#### TO DO
Return all the entries exactly. No pictures.

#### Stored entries
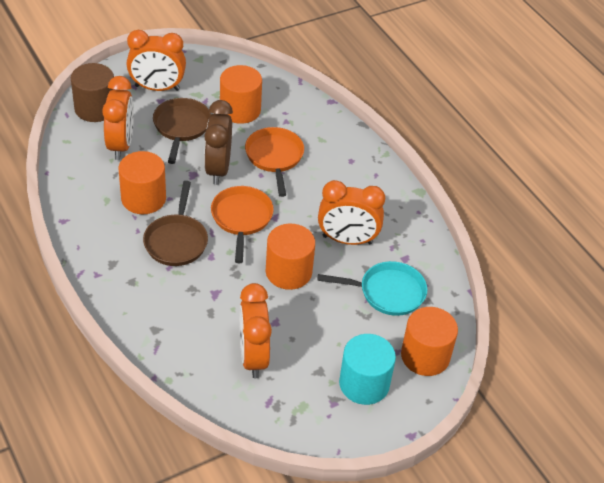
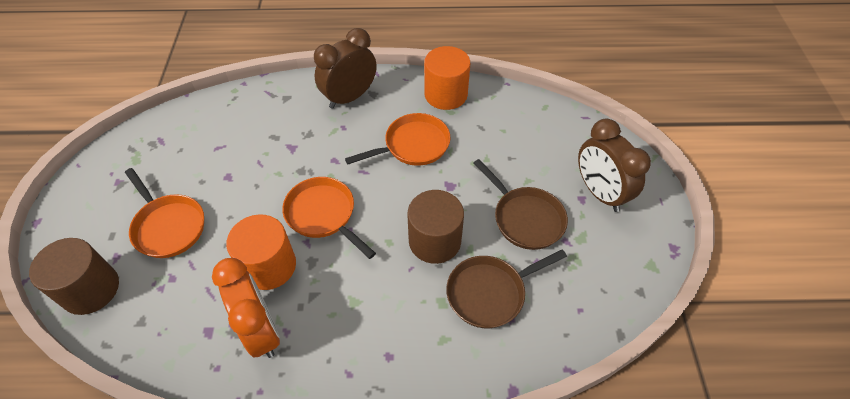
brown clock: 1 -> 2
brown cylinder: 1 -> 2
orange clock: 4 -> 1
orange cylinder: 4 -> 2
orange pan: 2 -> 3
turquoise cylinder: 1 -> 0
turquoise pan: 1 -> 0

#### TASK RESPONSE
brown clock: 1 -> 2
brown cylinder: 1 -> 2
orange clock: 4 -> 1
orange cylinder: 4 -> 2
orange pan: 2 -> 3
turquoise cylinder: 1 -> 0
turquoise pan: 1 -> 0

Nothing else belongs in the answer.